■ **Supplied data**

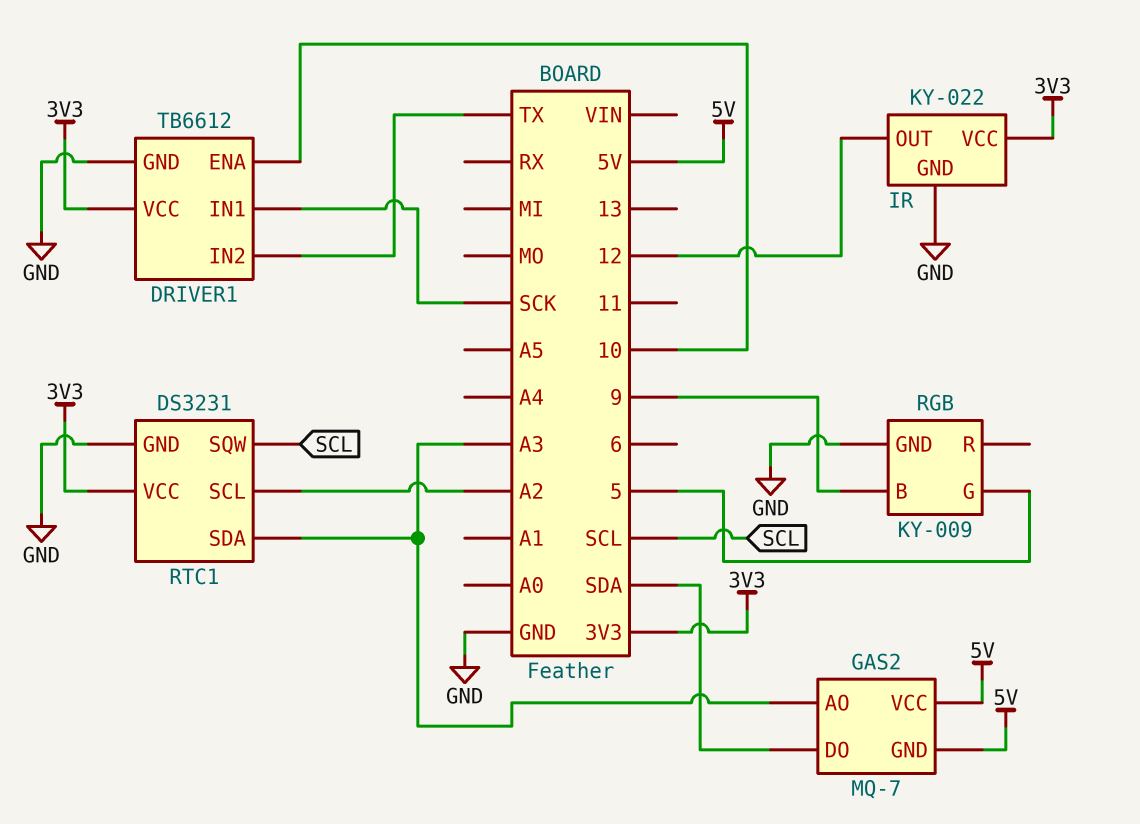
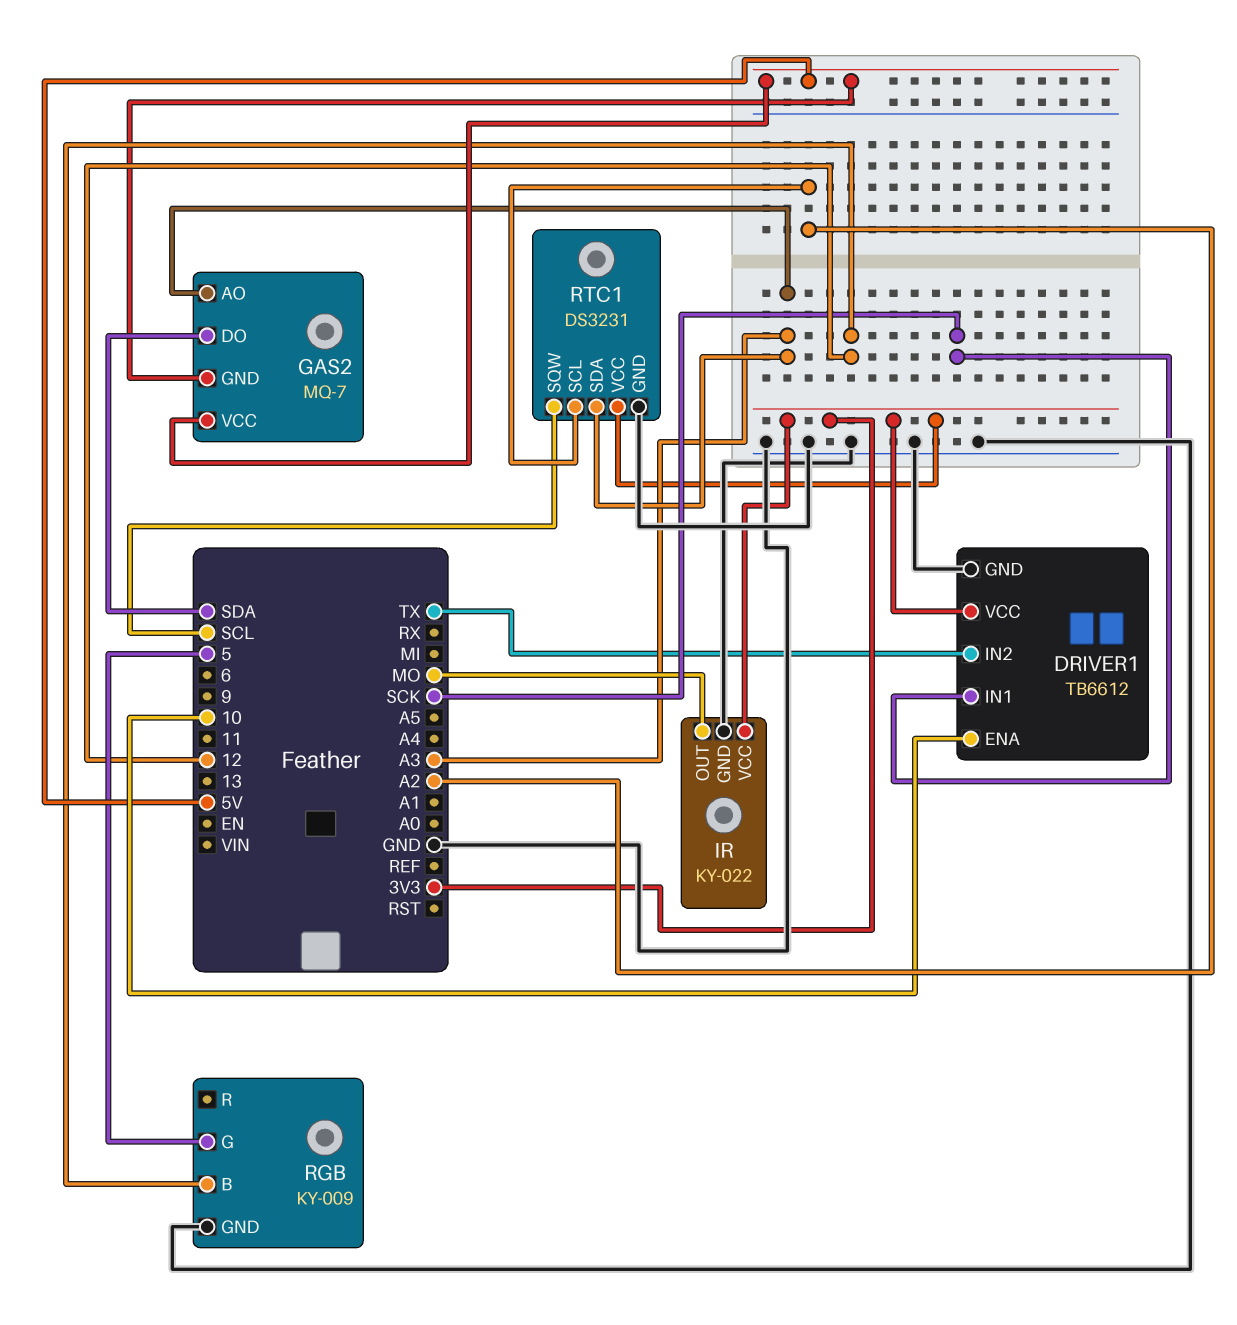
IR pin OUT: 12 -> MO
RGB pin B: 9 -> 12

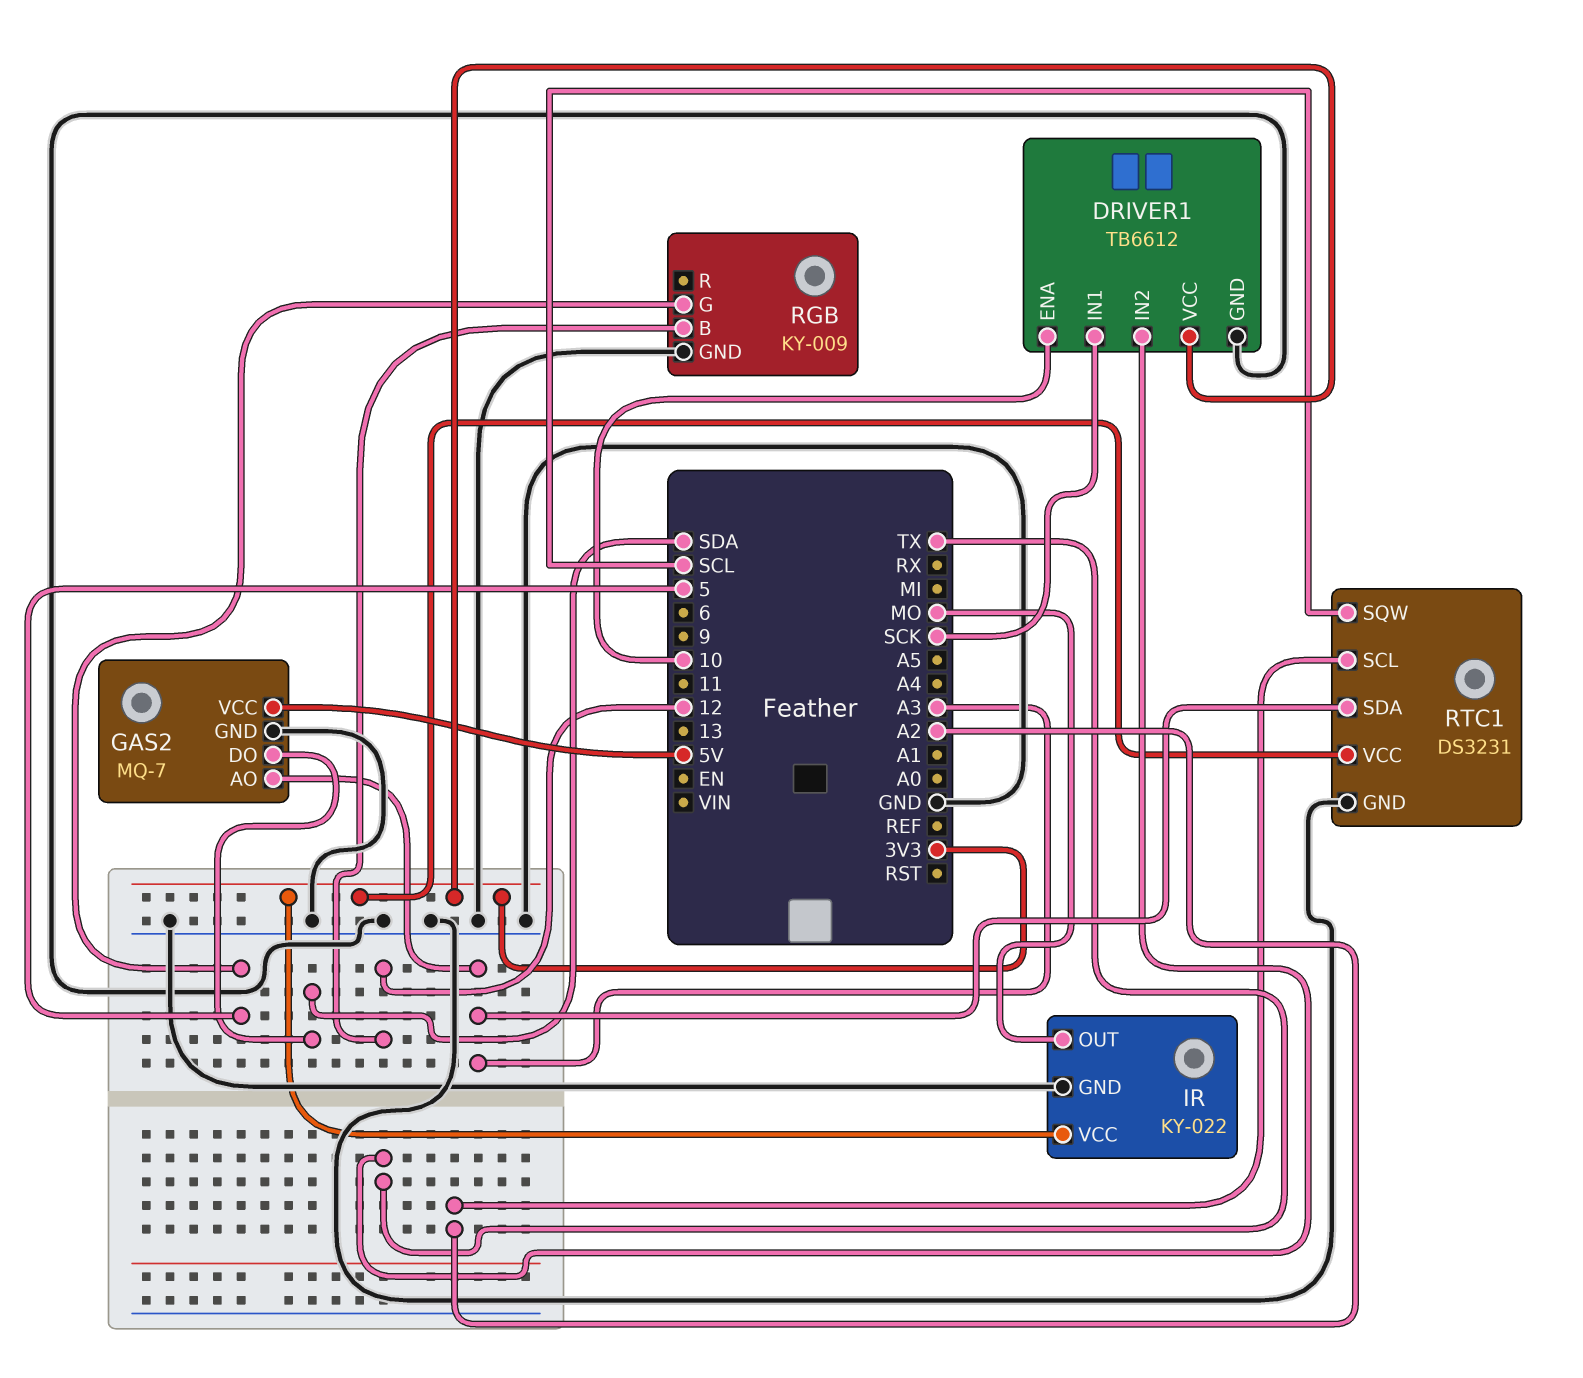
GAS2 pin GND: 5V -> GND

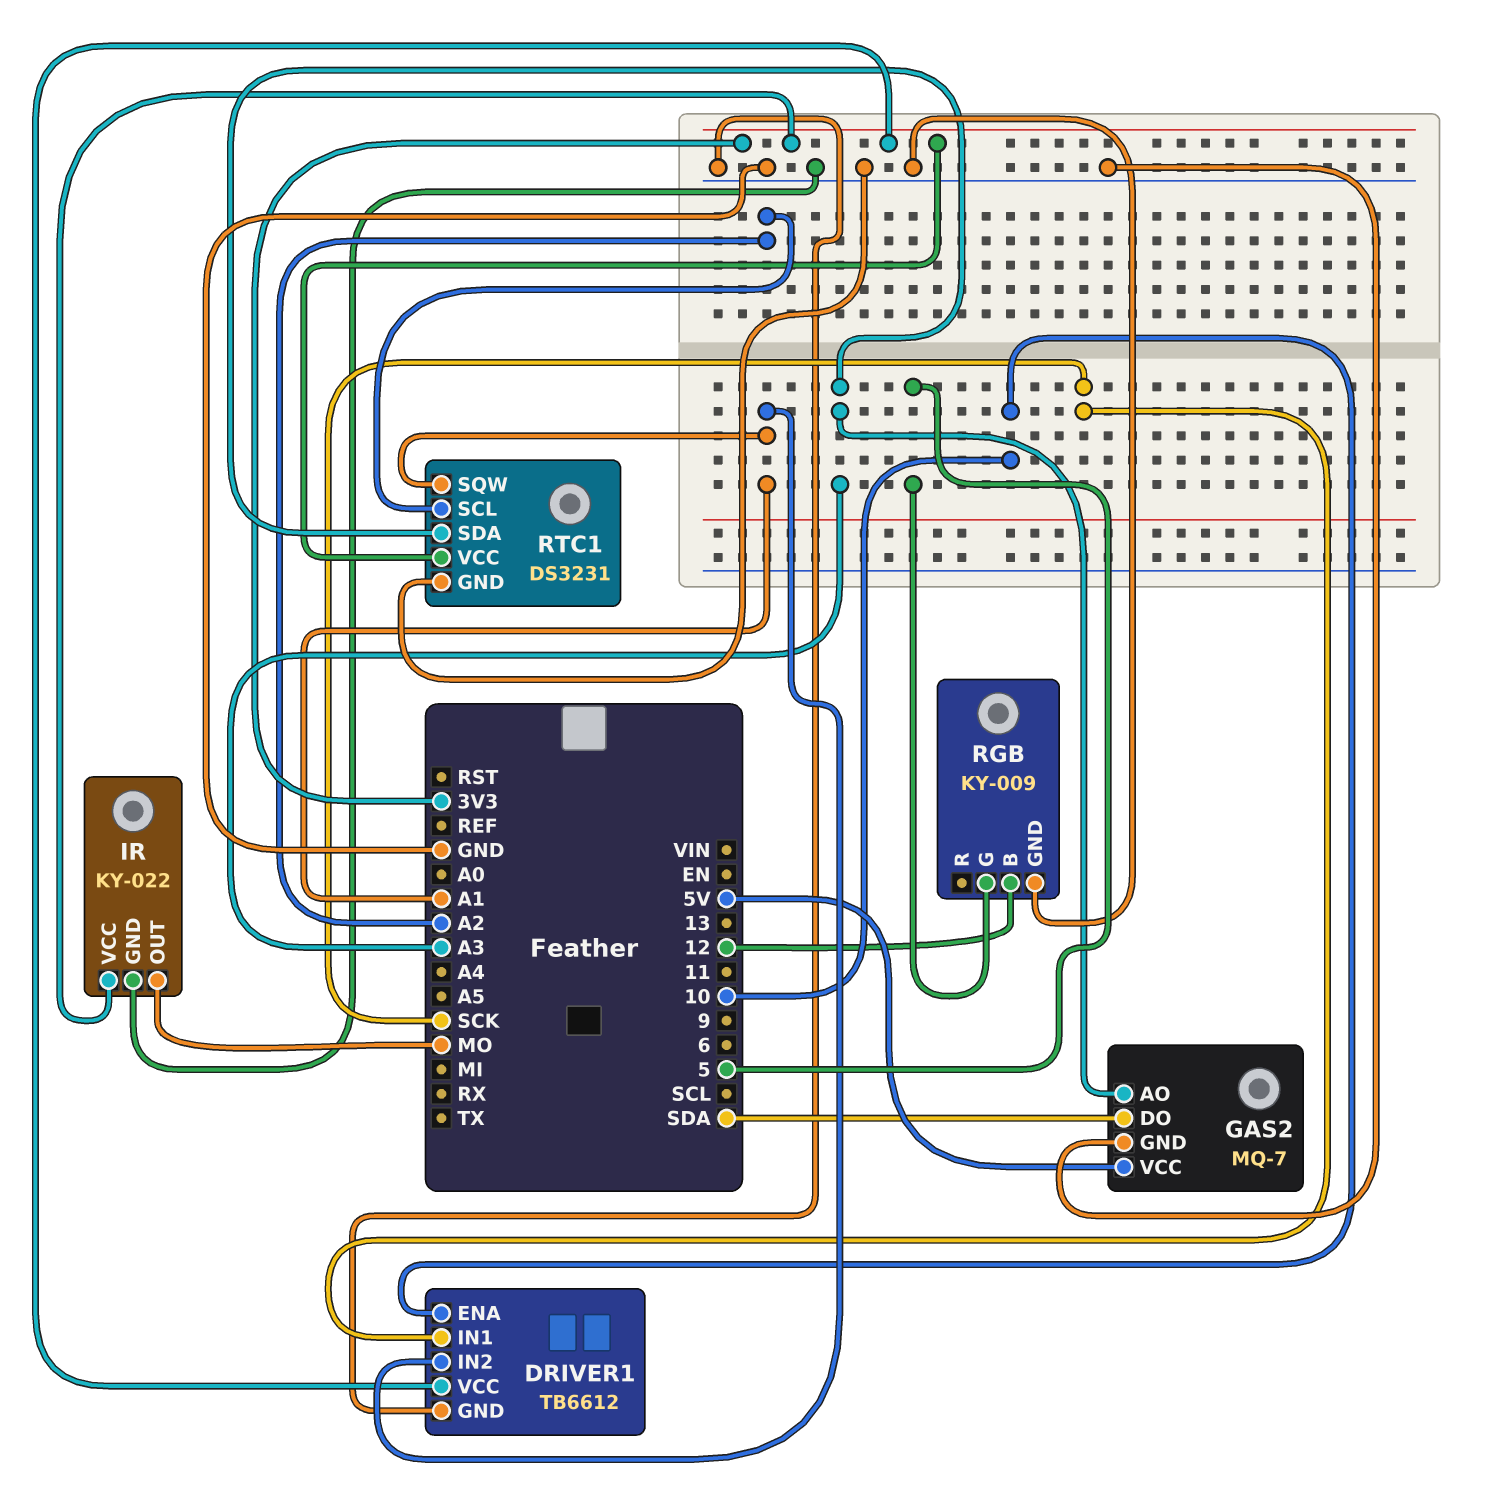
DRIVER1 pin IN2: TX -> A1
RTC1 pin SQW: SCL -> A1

■ **Aim of the task**
Return every entry unchanged and skip the pictures.

■ **Task answer**
IR pin OUT: 12 -> MO
RGB pin B: 9 -> 12

GAS2 pin GND: 5V -> GND

DRIVER1 pin IN2: TX -> A1
RTC1 pin SQW: SCL -> A1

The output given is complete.